Please change "handbag" to "backpack" in the data below and leave everything else the same.

───

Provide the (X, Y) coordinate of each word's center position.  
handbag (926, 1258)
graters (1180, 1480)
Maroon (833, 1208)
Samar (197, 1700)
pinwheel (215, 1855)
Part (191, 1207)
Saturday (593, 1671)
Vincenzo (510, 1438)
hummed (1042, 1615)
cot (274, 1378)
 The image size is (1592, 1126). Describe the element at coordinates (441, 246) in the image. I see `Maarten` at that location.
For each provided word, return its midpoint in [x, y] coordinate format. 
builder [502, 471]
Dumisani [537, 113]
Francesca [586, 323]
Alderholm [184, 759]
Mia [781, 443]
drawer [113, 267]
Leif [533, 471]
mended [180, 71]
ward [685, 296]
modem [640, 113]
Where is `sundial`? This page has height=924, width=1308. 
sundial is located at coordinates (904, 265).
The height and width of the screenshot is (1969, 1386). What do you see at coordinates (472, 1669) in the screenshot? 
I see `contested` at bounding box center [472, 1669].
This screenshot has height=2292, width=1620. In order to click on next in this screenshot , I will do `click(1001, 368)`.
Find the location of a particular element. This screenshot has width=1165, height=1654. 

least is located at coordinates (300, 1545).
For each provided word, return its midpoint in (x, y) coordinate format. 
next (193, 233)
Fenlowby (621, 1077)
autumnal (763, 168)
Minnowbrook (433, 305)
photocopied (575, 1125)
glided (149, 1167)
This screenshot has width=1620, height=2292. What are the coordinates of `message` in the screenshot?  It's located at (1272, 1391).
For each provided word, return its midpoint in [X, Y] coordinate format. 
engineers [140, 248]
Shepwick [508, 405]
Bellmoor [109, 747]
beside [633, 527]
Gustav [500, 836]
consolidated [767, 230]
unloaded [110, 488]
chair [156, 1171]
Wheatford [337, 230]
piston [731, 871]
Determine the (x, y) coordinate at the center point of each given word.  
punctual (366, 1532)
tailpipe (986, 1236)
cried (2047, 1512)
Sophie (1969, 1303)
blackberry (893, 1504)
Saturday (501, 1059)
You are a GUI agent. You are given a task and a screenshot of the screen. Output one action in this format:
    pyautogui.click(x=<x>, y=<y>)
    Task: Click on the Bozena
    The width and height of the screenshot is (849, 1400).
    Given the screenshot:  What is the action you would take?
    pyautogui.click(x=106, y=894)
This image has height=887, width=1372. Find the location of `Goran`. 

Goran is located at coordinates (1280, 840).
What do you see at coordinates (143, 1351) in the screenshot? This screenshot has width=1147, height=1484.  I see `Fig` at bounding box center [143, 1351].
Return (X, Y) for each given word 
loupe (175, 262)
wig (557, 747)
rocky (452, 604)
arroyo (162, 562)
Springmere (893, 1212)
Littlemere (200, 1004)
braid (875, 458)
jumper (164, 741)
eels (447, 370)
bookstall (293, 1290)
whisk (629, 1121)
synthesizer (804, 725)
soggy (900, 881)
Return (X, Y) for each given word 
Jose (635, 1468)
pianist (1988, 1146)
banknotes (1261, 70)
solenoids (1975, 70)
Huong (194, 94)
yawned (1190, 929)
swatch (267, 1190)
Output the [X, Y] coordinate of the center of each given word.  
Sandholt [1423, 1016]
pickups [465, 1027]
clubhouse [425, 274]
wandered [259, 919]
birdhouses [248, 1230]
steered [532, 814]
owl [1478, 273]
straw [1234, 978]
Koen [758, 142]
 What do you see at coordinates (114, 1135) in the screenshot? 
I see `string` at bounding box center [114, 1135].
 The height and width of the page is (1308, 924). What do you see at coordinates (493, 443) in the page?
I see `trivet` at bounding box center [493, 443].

───

* Expected answer:
Provide the (X, Y) coordinate of each word's center position.  
backpack (926, 1258)
graters (1180, 1480)
Maroon (833, 1208)
Samar (197, 1700)
pinwheel (215, 1855)
Part (191, 1207)
Saturday (593, 1671)
Vincenzo (510, 1438)
hummed (1042, 1615)
cot (274, 1378)
 The image size is (1592, 1126). Describe the element at coordinates (441, 246) in the image. I see `Maarten` at that location.
For each provided word, return its midpoint in [x, y] coordinate format. 
builder [502, 471]
Dumisani [537, 113]
Francesca [586, 323]
Alderholm [184, 759]
Mia [781, 443]
drawer [113, 267]
Leif [533, 471]
mended [180, 71]
ward [685, 296]
modem [640, 113]
Where is `sundial`? This page has height=924, width=1308. 
sundial is located at coordinates (904, 265).
The height and width of the screenshot is (1969, 1386). What do you see at coordinates (472, 1669) in the screenshot? 
I see `contested` at bounding box center [472, 1669].
This screenshot has height=2292, width=1620. In order to click on next in this screenshot , I will do `click(1001, 368)`.
Find the location of a particular element. This screenshot has width=1165, height=1654. 

least is located at coordinates (300, 1545).
For each provided word, return its midpoint in (x, y) coordinate format. 
next (193, 233)
Fenlowby (621, 1077)
autumnal (763, 168)
Minnowbrook (433, 305)
photocopied (575, 1125)
glided (149, 1167)
This screenshot has width=1620, height=2292. What are the coordinates of `message` in the screenshot?  It's located at (1272, 1391).
For each provided word, return its midpoint in [X, Y] coordinate format. 
engineers [140, 248]
Shepwick [508, 405]
Bellmoor [109, 747]
beside [633, 527]
Gustav [500, 836]
consolidated [767, 230]
unloaded [110, 488]
chair [156, 1171]
Wheatford [337, 230]
piston [731, 871]
Determine the (x, y) coordinate at the center point of each given word.  
punctual (366, 1532)
tailpipe (986, 1236)
cried (2047, 1512)
Sophie (1969, 1303)
blackberry (893, 1504)
Saturday (501, 1059)
You are a GUI agent. You are given a task and a screenshot of the screen. Output one action in this format:
    pyautogui.click(x=<x>, y=<y>)
    Task: Click on the Bozena
    The width and height of the screenshot is (849, 1400).
    Given the screenshot:  What is the action you would take?
    pyautogui.click(x=106, y=894)
This image has height=887, width=1372. Find the location of `Goran`. 

Goran is located at coordinates (1280, 840).
What do you see at coordinates (143, 1351) in the screenshot? This screenshot has width=1147, height=1484.  I see `Fig` at bounding box center [143, 1351].
Return (X, Y) for each given word 
loupe (175, 262)
wig (557, 747)
rocky (452, 604)
arroyo (162, 562)
Springmere (893, 1212)
Littlemere (200, 1004)
braid (875, 458)
jumper (164, 741)
eels (447, 370)
bookstall (293, 1290)
whisk (629, 1121)
synthesizer (804, 725)
soggy (900, 881)
Return (X, Y) for each given word 
Jose (635, 1468)
pianist (1988, 1146)
banknotes (1261, 70)
solenoids (1975, 70)
Huong (194, 94)
yawned (1190, 929)
swatch (267, 1190)
Output the [X, Y] coordinate of the center of each given word.  
Sandholt [1423, 1016]
pickups [465, 1027]
clubhouse [425, 274]
wandered [259, 919]
birdhouses [248, 1230]
steered [532, 814]
owl [1478, 273]
straw [1234, 978]
Koen [758, 142]
 What do you see at coordinates (114, 1135) in the screenshot? 
I see `string` at bounding box center [114, 1135].
 The height and width of the page is (1308, 924). What do you see at coordinates (493, 443) in the page?
I see `trivet` at bounding box center [493, 443].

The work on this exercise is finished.